Record excerpts –
________________

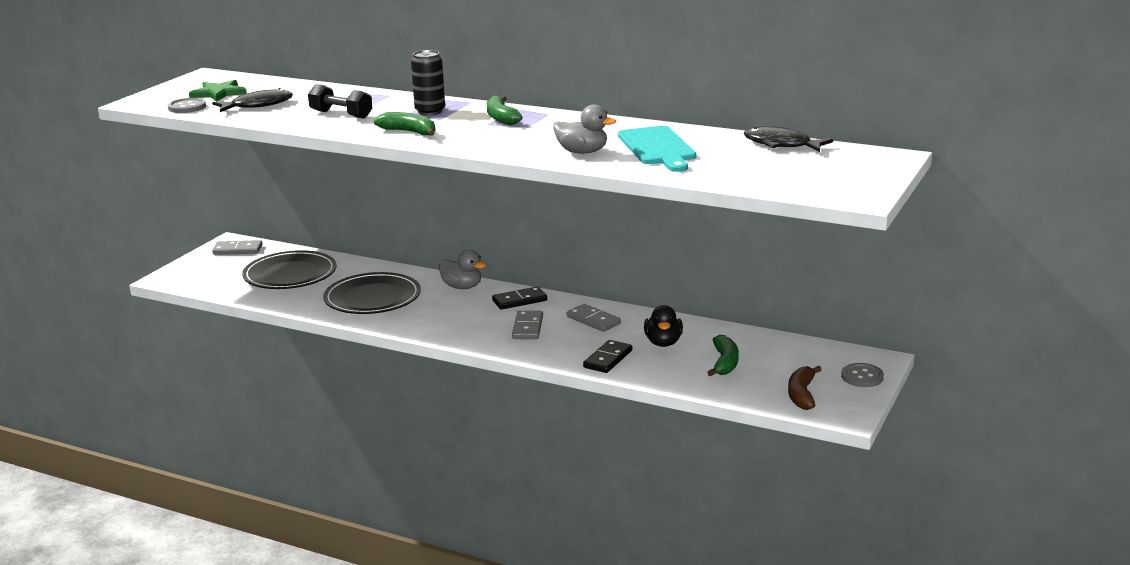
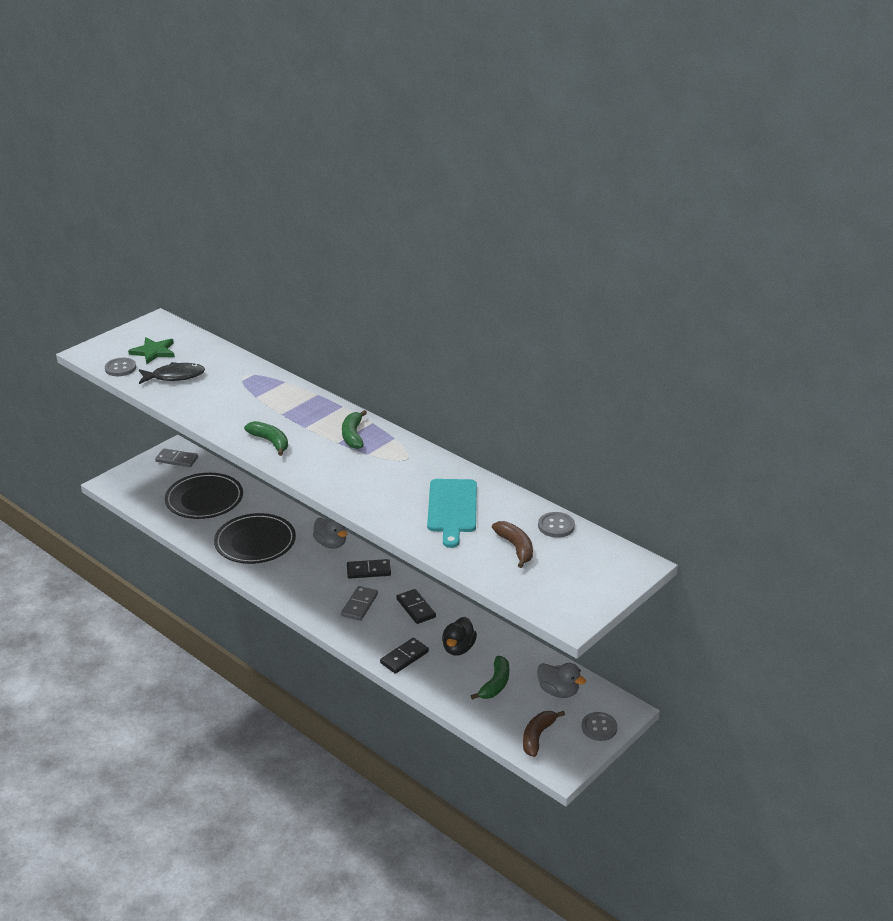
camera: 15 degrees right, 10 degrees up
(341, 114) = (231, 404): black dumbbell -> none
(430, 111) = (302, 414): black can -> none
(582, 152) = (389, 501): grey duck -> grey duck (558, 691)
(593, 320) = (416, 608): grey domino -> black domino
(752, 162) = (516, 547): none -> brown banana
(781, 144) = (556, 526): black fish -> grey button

________________

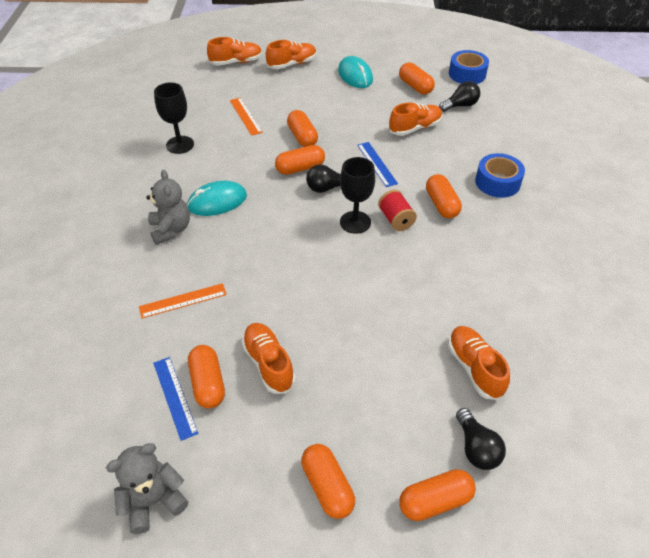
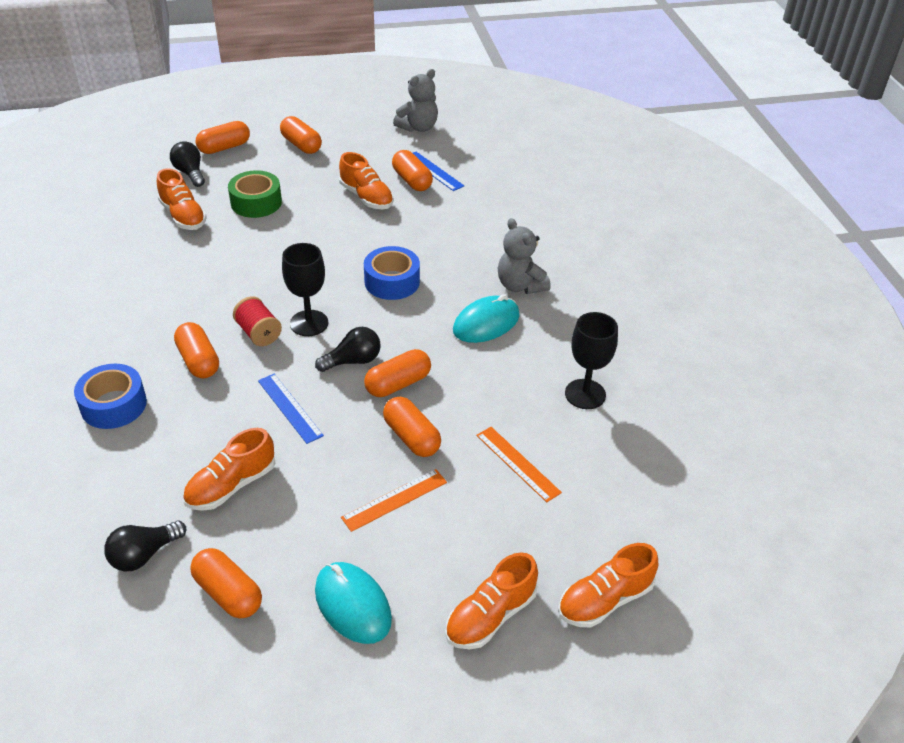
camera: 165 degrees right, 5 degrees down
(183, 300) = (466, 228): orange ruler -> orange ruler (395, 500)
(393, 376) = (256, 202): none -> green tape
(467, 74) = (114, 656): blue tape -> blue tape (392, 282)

________________

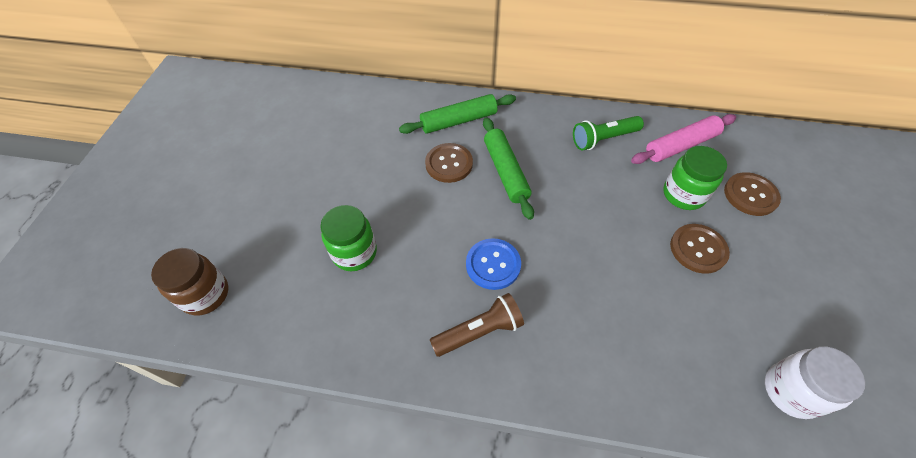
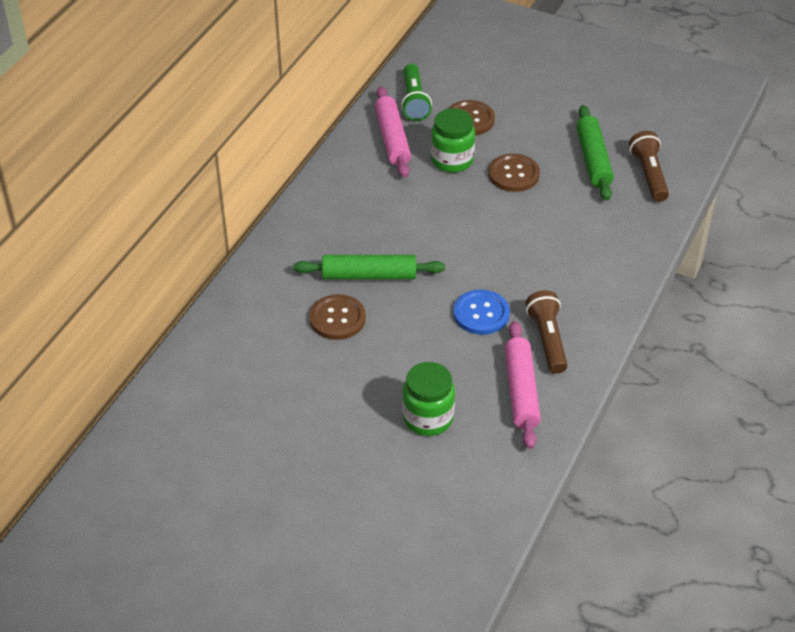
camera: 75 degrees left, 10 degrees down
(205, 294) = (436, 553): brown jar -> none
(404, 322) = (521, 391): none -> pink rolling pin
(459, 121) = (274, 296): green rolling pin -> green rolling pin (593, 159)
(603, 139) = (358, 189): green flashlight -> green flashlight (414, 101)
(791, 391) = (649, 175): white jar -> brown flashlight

________________

What to produce – Take the stretch of lines above from the one containing "(430, 111) = (302, 414): black can -> none" through the one containing "(781, 144) = (556, 526): black" and repeat it exactly, adding no other line.

Response box –
(430, 111) = (302, 414): black can -> none
(582, 152) = (389, 501): grey duck -> grey duck (558, 691)
(593, 320) = (416, 608): grey domino -> black domino
(752, 162) = (516, 547): none -> brown banana
(781, 144) = (556, 526): black fish -> grey button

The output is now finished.